Give the listing again word for word. Leave every image out.

BEGIN Provided data

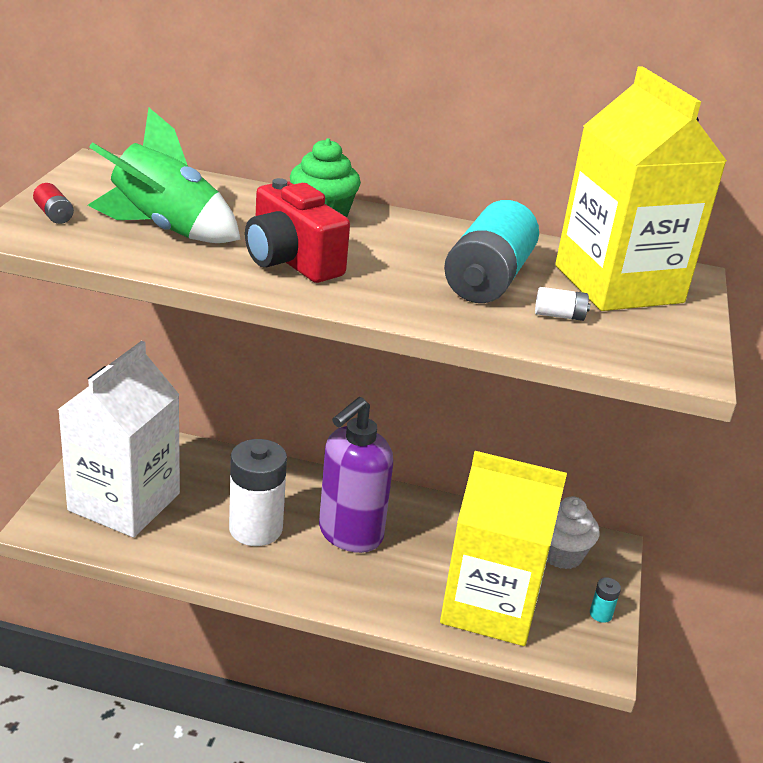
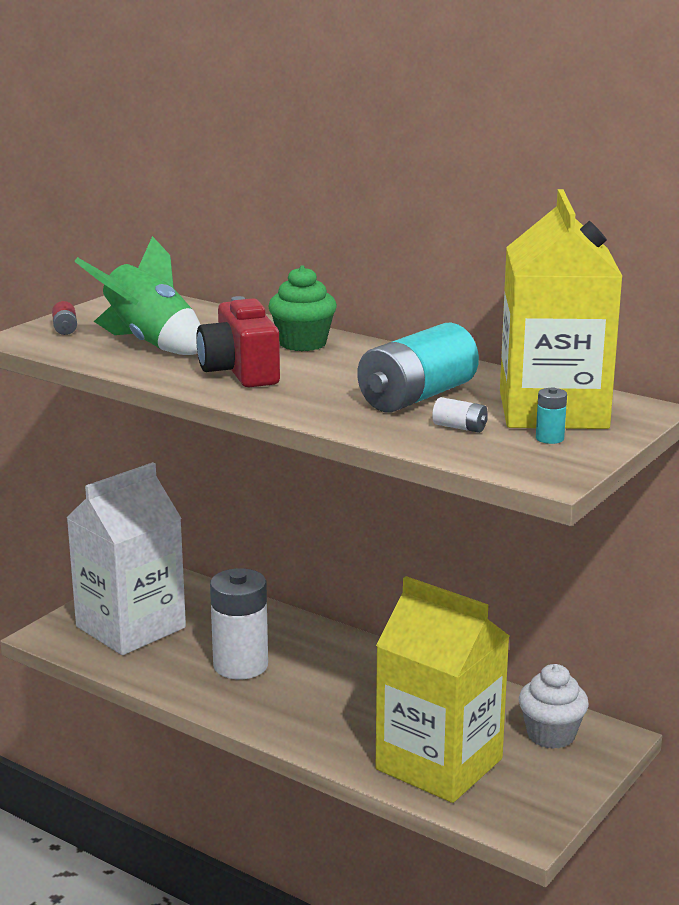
camera: 25 degrees right, 10 degrees down
purple soap dispenser [319,397,393,553] -> none
turquoise battery [590,578,621,623] -> turquoise battery moved to [536,387,567,444]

END Provided data

(Final answer):
camera: 25 degrees right, 10 degrees down
purple soap dispenser [319,397,393,553] -> none
turquoise battery [590,578,621,623] -> turquoise battery moved to [536,387,567,444]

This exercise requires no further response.